● WHAT TO WORK ON
Find the line containing "The red potted plant at 218 276 appeared." in the entries below. Restate it and each line after it, word for word, up to and including the line containing "The leaf-green apple at 186 398 disappeared.".

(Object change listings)
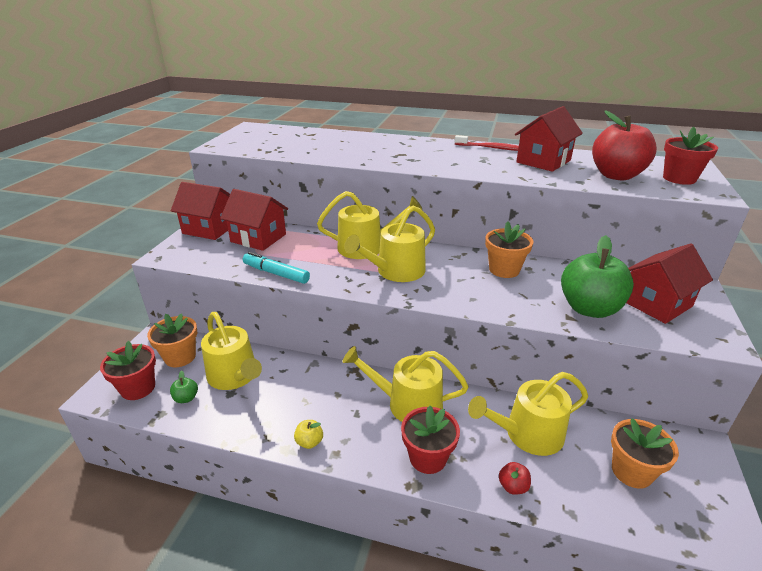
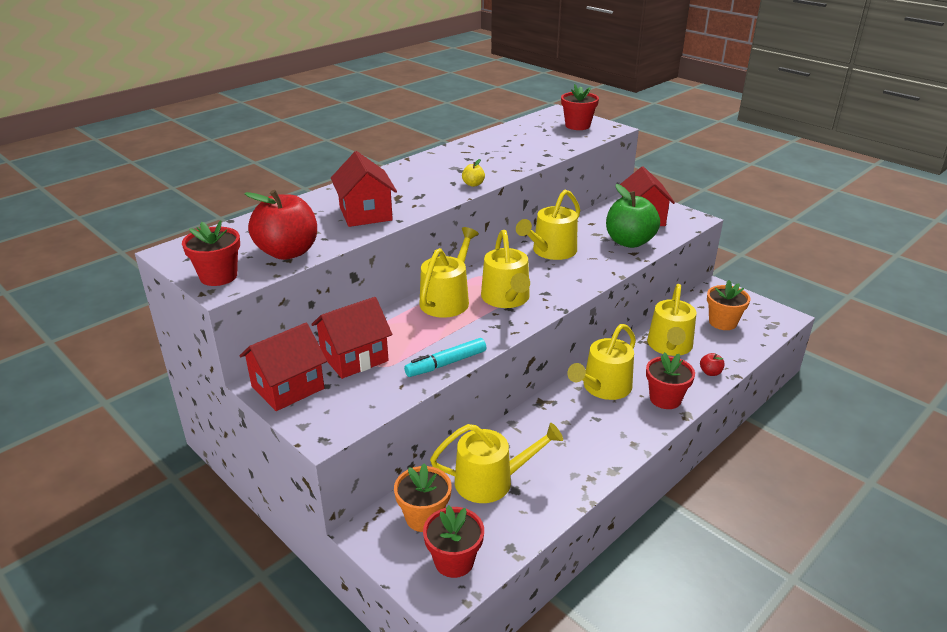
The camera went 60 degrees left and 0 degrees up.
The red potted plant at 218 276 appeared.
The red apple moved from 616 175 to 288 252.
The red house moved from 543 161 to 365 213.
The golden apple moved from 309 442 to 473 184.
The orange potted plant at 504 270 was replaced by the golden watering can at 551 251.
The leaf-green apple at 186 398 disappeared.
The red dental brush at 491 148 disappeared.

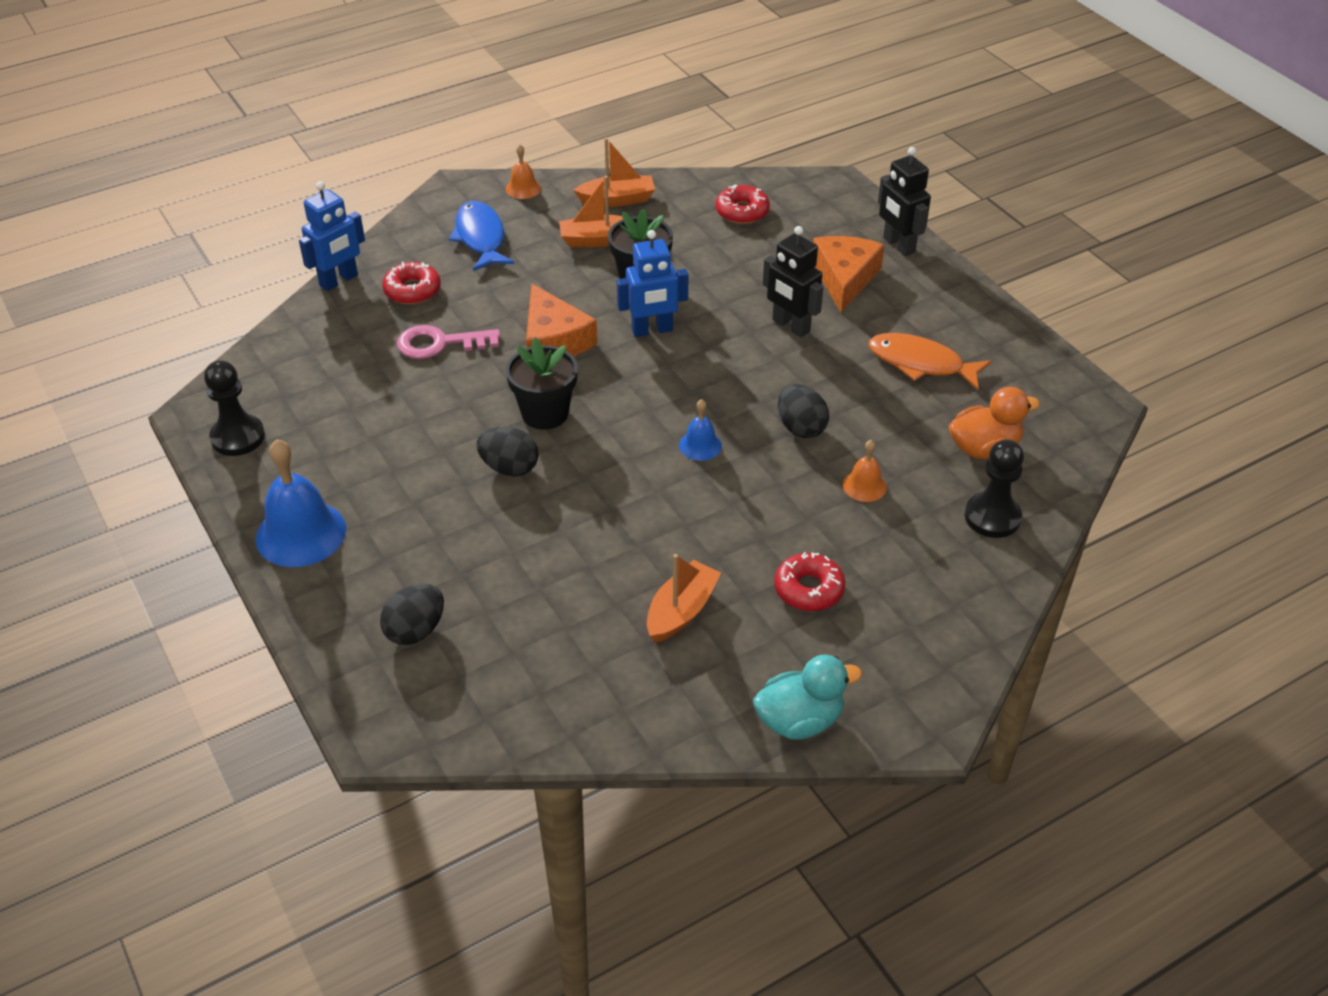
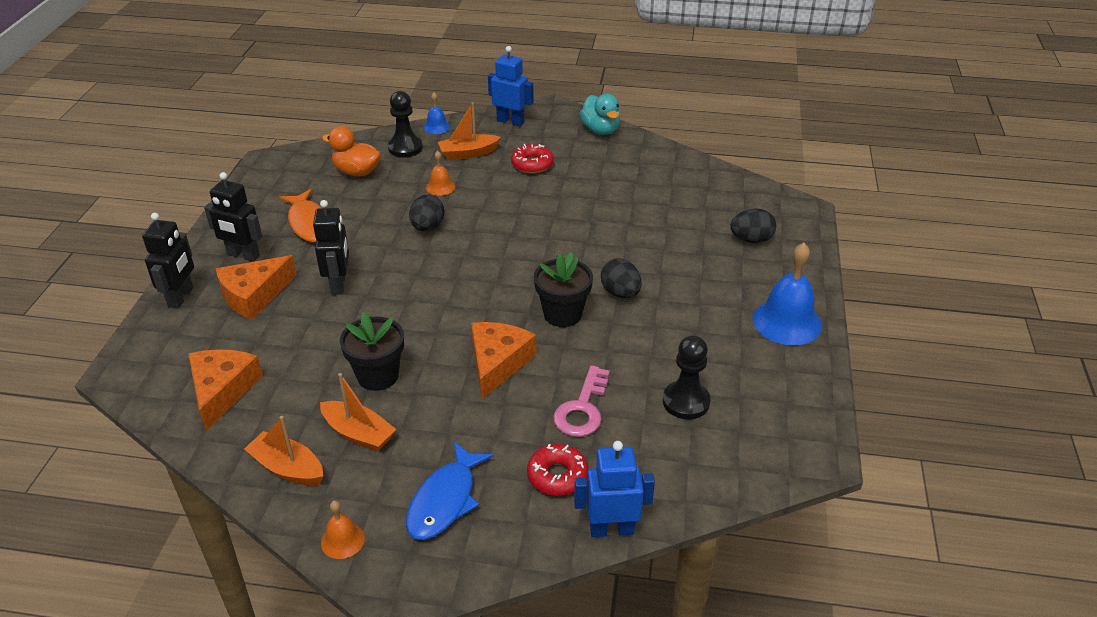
The camera went 140 degrees left and 5 degrees down.
The red donut at 742 212 was replaced by the orange cheese at 222 390.
The ebony robot figure at 243 255 appeared.
The blue school bell moved from 700 445 to 436 127.
The orange boat moved from 681 611 to 468 153.
The blue robot figure moved from 652 330 to 510 121.
The rose-pink latchkey at 439 343 turned 75 degrees clockwise.
The aqua toy duck at 799 720 turned 135 degrees counterclockwise.
The ebony pawn moved from 238 437 to 686 402.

● FINAL ANSWER
The red potted plant at 218 276 appeared.
The red apple moved from 616 175 to 288 252.
The red house moved from 543 161 to 365 213.
The golden apple moved from 309 442 to 473 184.
The orange potted plant at 504 270 was replaced by the golden watering can at 551 251.
The leaf-green apple at 186 398 disappeared.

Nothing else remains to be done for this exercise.